SOURCE INFORMATION:
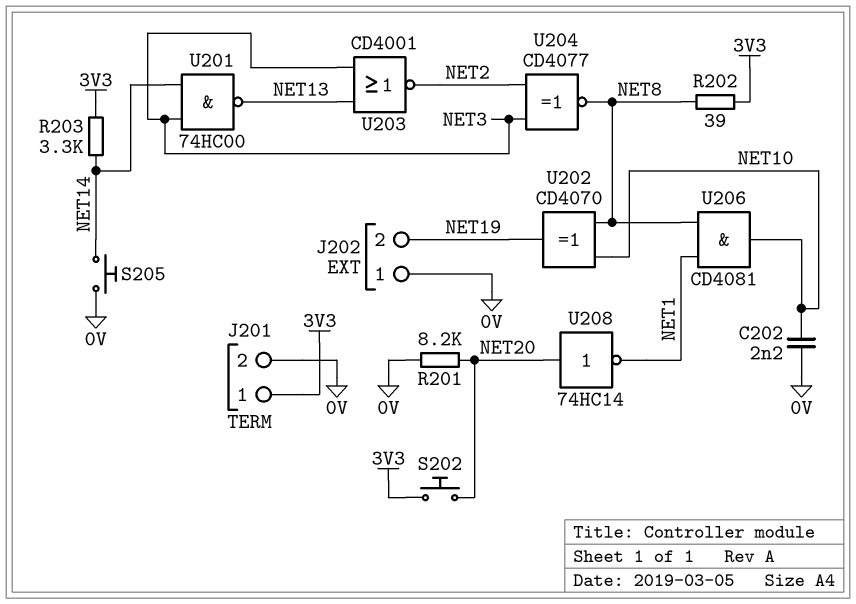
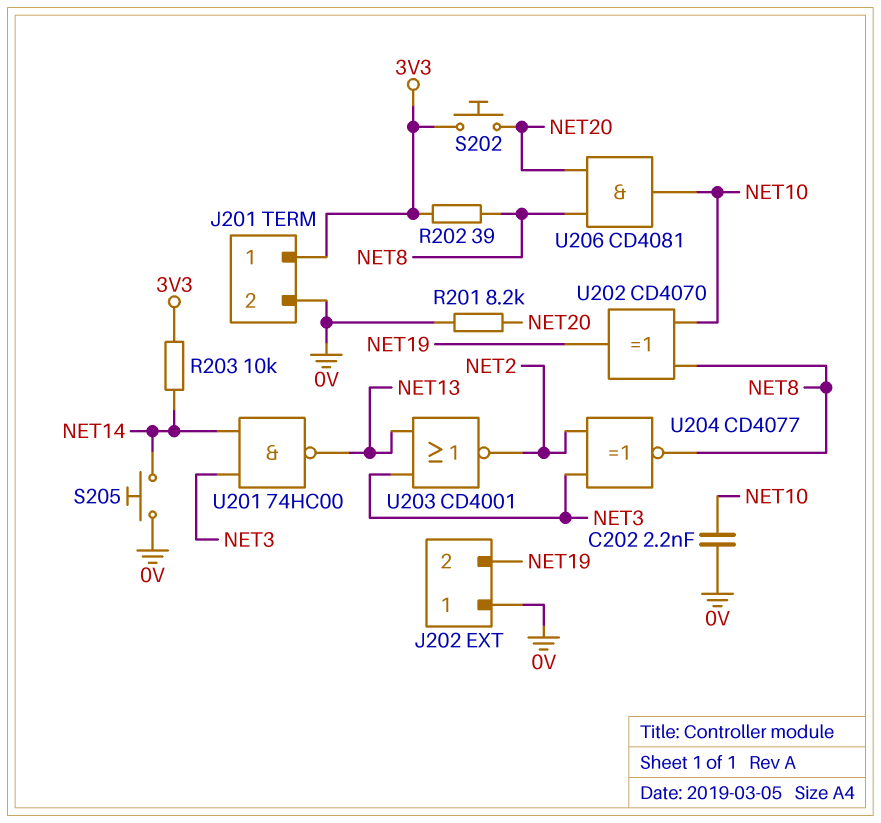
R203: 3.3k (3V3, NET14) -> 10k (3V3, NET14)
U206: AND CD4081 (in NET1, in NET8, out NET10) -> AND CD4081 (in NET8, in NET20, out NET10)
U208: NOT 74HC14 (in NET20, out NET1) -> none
* * *
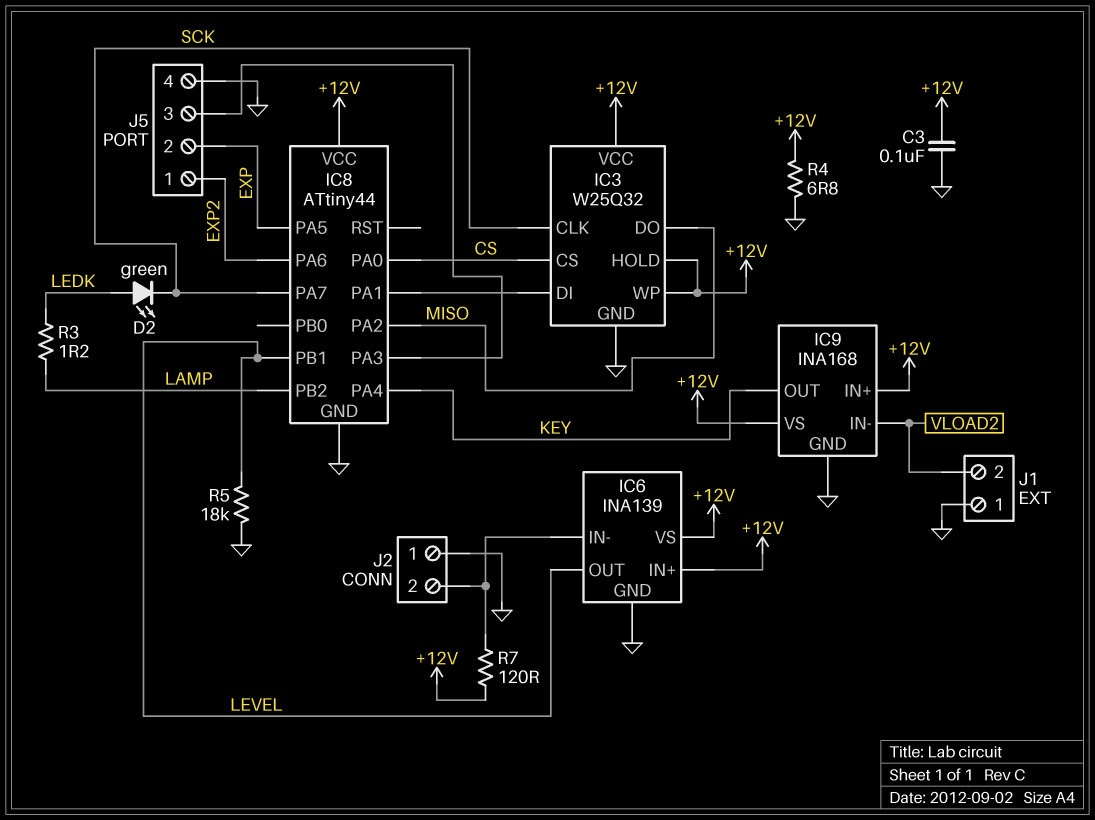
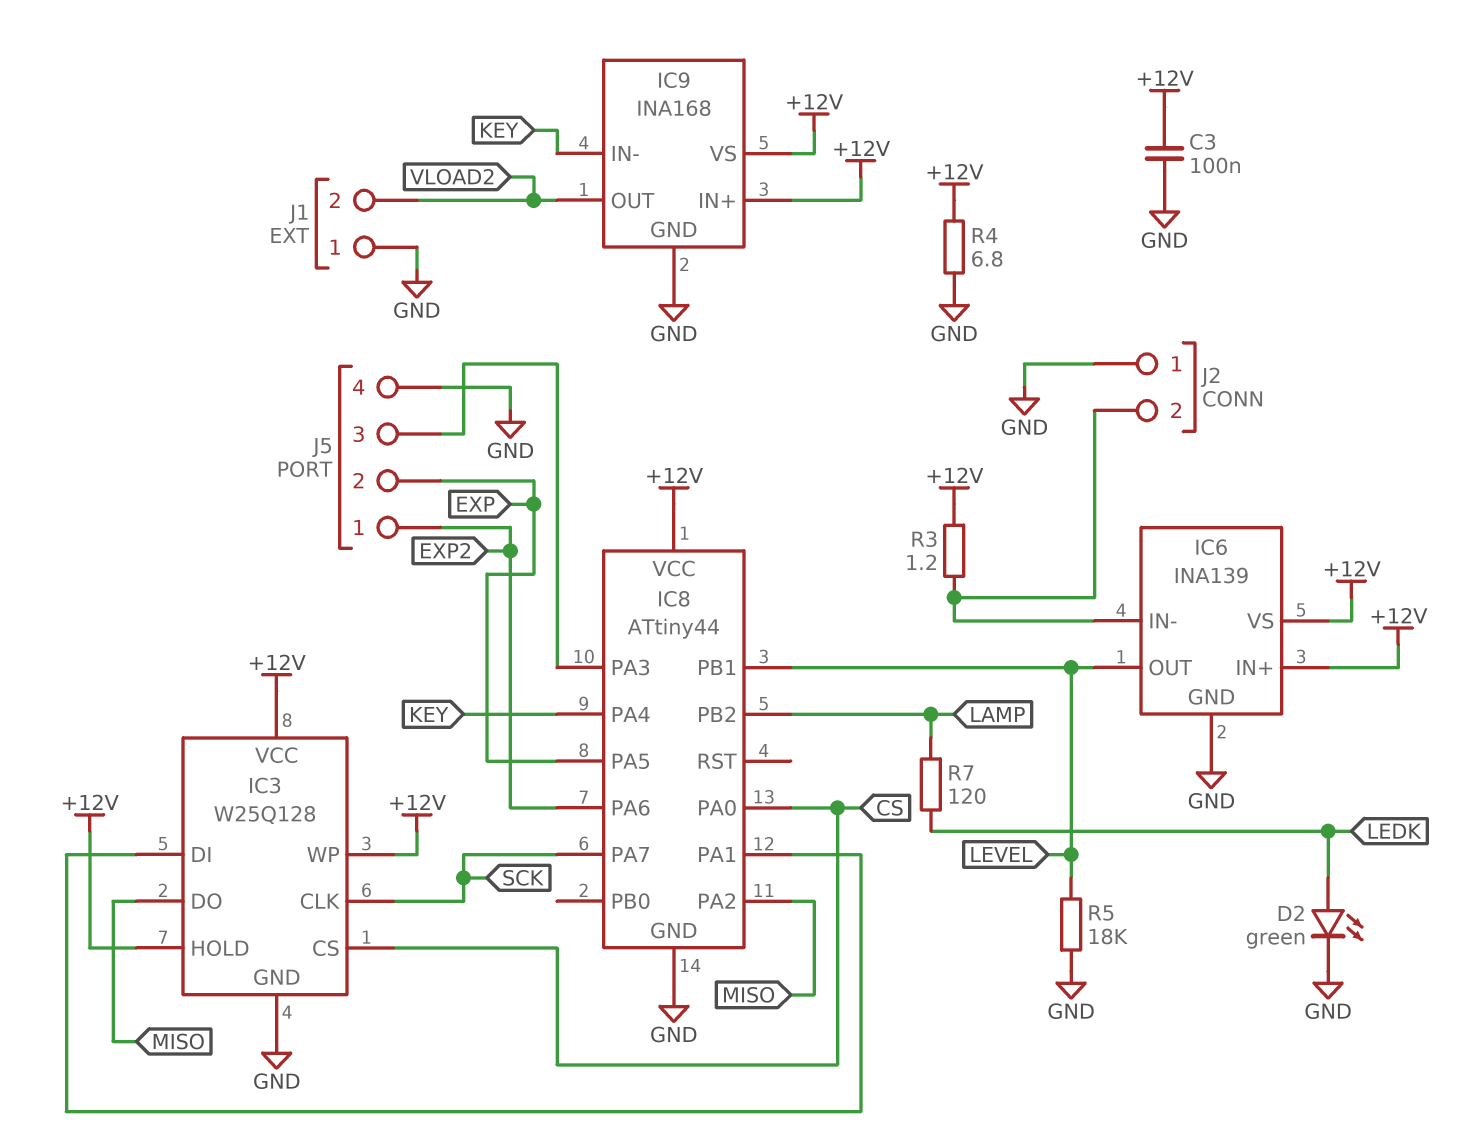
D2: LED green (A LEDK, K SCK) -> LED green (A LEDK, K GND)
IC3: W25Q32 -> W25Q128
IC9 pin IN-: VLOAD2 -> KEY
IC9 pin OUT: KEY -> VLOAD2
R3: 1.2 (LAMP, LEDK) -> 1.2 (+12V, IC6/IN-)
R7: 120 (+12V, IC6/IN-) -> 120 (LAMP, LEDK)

PROBLEM DETAILS: Could you set down, exactly as written, the lines above between the one holding "D2: LED green" and the one holding "R7: 120 (+12V, IC6/IN-) -> 120 (LAMP, LEDK)", inclusive, and nothing more?

ANSWER BOX:
D2: LED green (A LEDK, K SCK) -> LED green (A LEDK, K GND)
IC3: W25Q32 -> W25Q128
IC9 pin IN-: VLOAD2 -> KEY
IC9 pin OUT: KEY -> VLOAD2
R3: 1.2 (LAMP, LEDK) -> 1.2 (+12V, IC6/IN-)
R7: 120 (+12V, IC6/IN-) -> 120 (LAMP, LEDK)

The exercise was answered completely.